___ Data provided ___
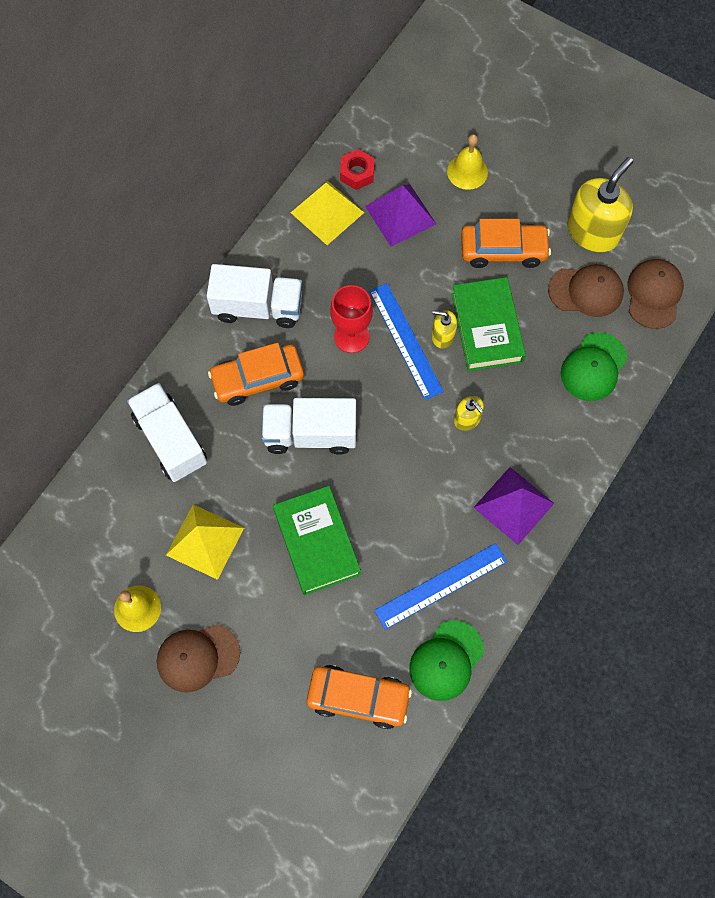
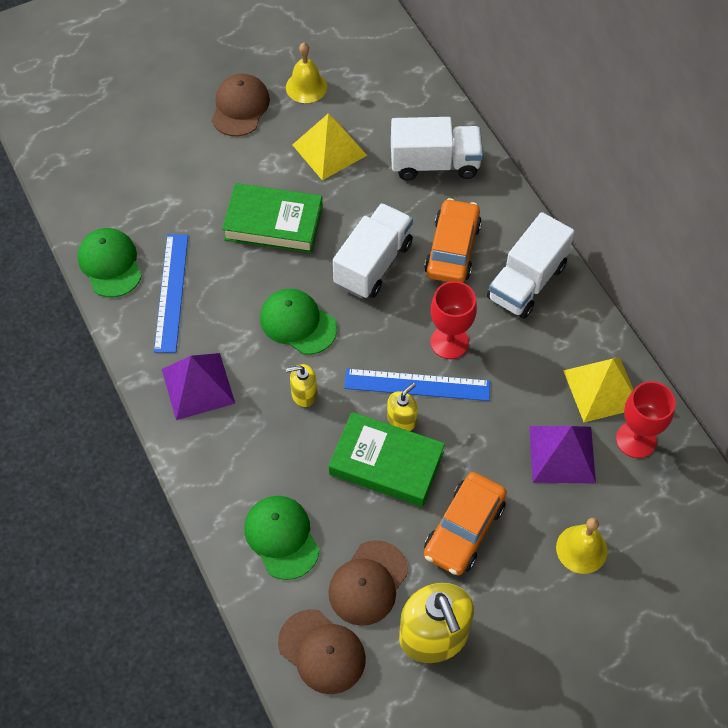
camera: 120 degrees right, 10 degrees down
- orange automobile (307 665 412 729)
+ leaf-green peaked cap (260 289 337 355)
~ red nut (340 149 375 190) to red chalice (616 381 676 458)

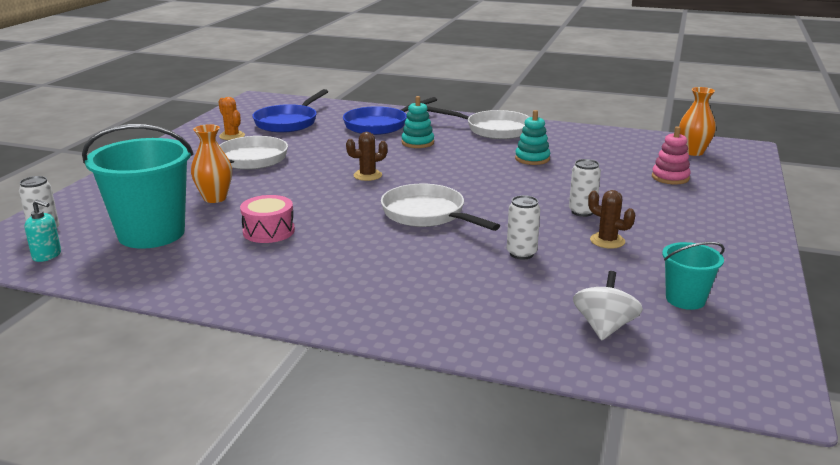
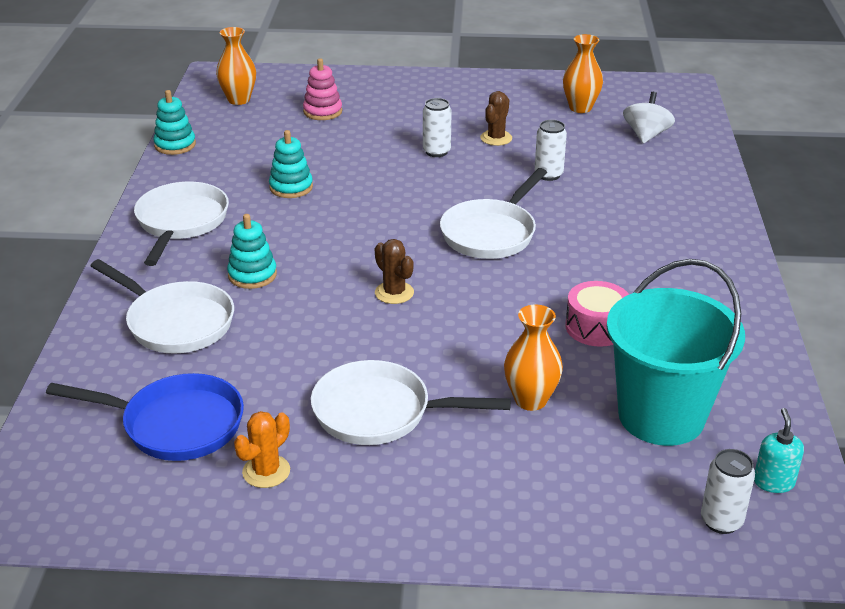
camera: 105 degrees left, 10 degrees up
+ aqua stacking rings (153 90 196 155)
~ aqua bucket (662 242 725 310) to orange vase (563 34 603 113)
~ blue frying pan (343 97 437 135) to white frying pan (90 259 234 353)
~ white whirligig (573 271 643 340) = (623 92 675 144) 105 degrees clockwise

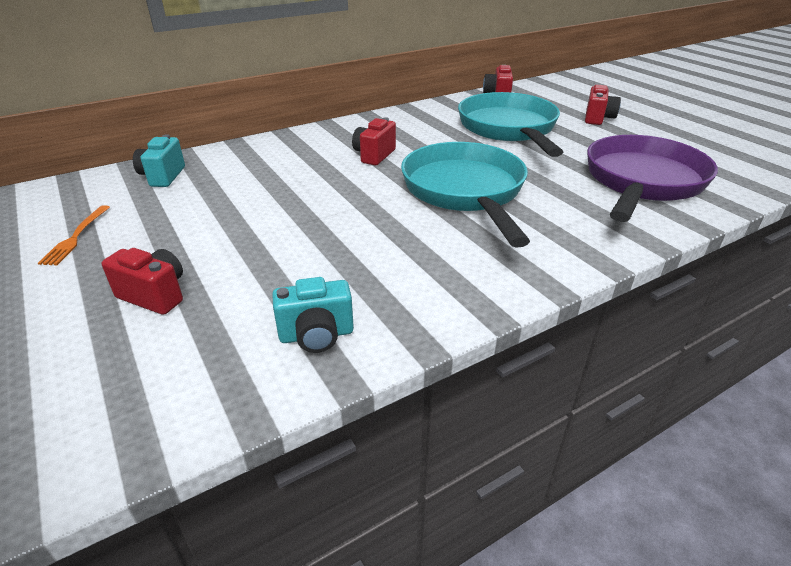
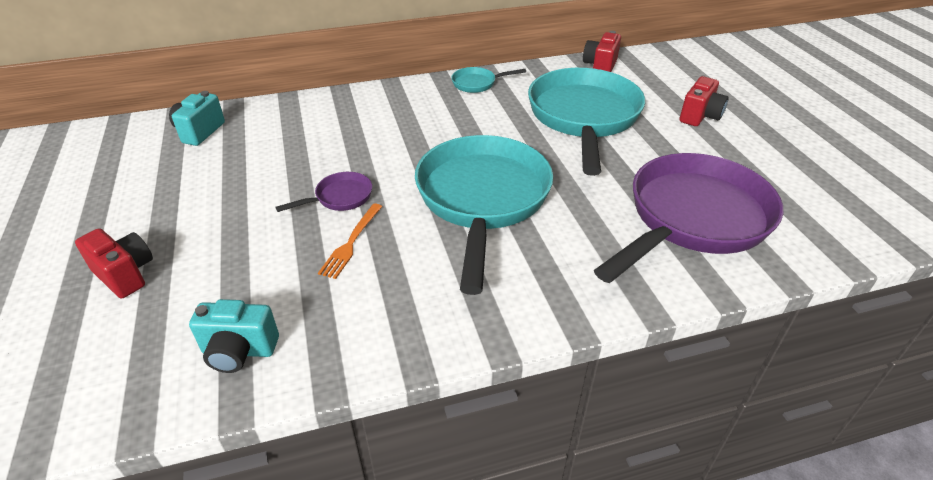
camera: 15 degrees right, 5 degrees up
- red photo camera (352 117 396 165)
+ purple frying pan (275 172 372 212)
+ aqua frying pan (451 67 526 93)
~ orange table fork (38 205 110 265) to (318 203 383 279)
___
Your assignment: Whenever a picture appears in the listing, leave it out; copy everything else exactly.

Finished task:
camera: 120 degrees right, 10 degrees down
- orange automobile (307 665 412 729)
+ leaf-green peaked cap (260 289 337 355)
~ red nut (340 149 375 190) to red chalice (616 381 676 458)

camera: 105 degrees left, 10 degrees up
+ aqua stacking rings (153 90 196 155)
~ aqua bucket (662 242 725 310) to orange vase (563 34 603 113)
~ blue frying pan (343 97 437 135) to white frying pan (90 259 234 353)
~ white whirligig (573 271 643 340) = (623 92 675 144) 105 degrees clockwise

camera: 15 degrees right, 5 degrees up
- red photo camera (352 117 396 165)
+ purple frying pan (275 172 372 212)
+ aqua frying pan (451 67 526 93)
~ orange table fork (38 205 110 265) to (318 203 383 279)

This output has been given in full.